(Before-and-after object listings)
══════════

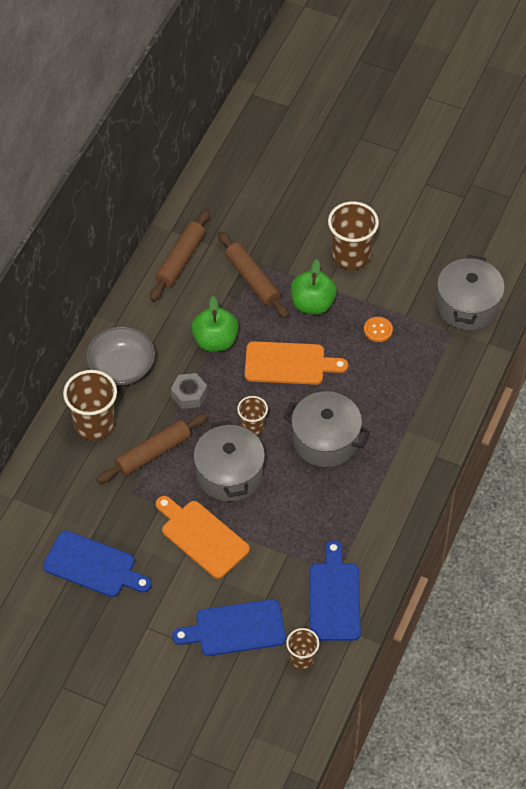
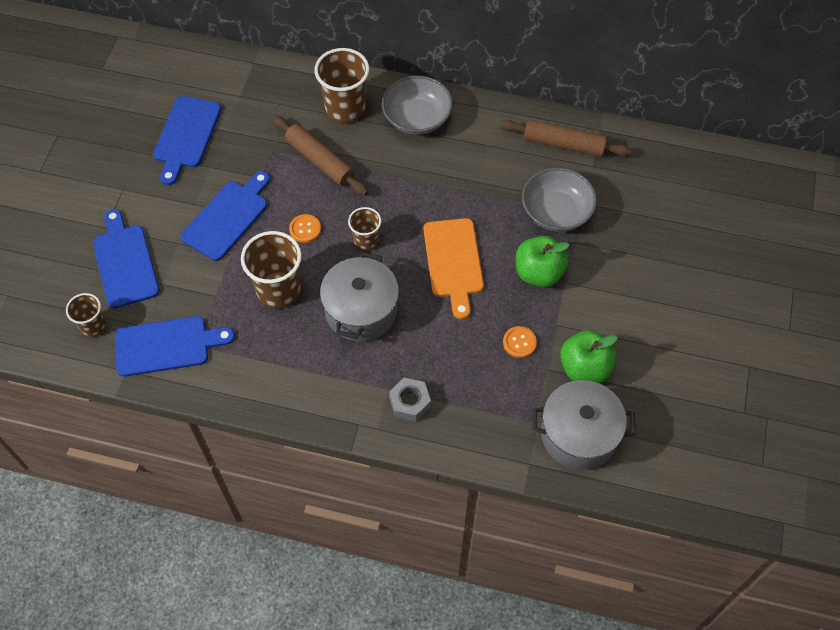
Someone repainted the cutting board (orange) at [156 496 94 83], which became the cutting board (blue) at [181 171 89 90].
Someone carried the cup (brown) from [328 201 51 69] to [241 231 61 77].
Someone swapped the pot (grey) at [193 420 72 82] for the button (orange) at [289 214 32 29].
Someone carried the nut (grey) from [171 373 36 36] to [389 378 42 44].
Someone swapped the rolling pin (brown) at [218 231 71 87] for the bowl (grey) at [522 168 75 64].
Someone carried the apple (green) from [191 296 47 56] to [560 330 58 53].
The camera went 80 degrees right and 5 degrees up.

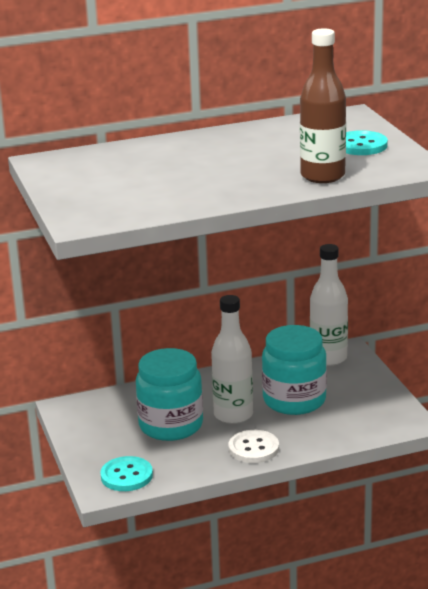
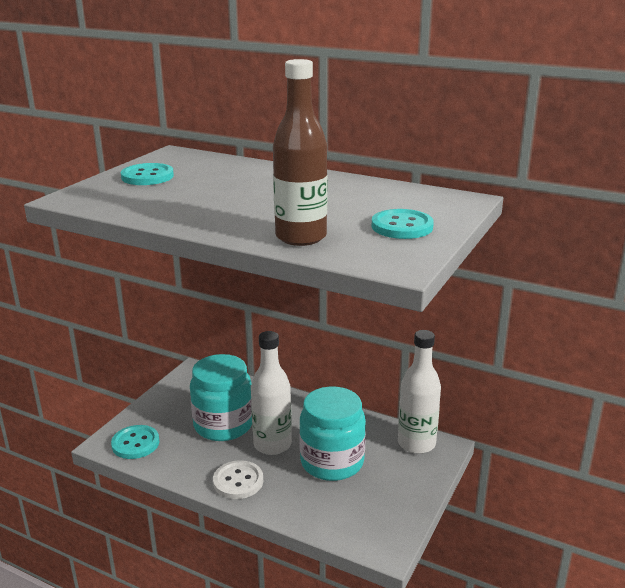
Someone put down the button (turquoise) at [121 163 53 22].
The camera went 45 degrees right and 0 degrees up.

══════════

● **PROBLEM**
The records above should be retyped in full and exactly; omit the pictures.

● **RESULT OF THIS EXERCISE**
Someone repainted the cutting board (orange) at [156 496 94 83], which became the cutting board (blue) at [181 171 89 90].
Someone carried the cup (brown) from [328 201 51 69] to [241 231 61 77].
Someone swapped the pot (grey) at [193 420 72 82] for the button (orange) at [289 214 32 29].
Someone carried the nut (grey) from [171 373 36 36] to [389 378 42 44].
Someone swapped the rolling pin (brown) at [218 231 71 87] for the bowl (grey) at [522 168 75 64].
Someone carried the apple (green) from [191 296 47 56] to [560 330 58 53].
The camera went 80 degrees right and 5 degrees up.

Someone put down the button (turquoise) at [121 163 53 22].
The camera went 45 degrees right and 0 degrees up.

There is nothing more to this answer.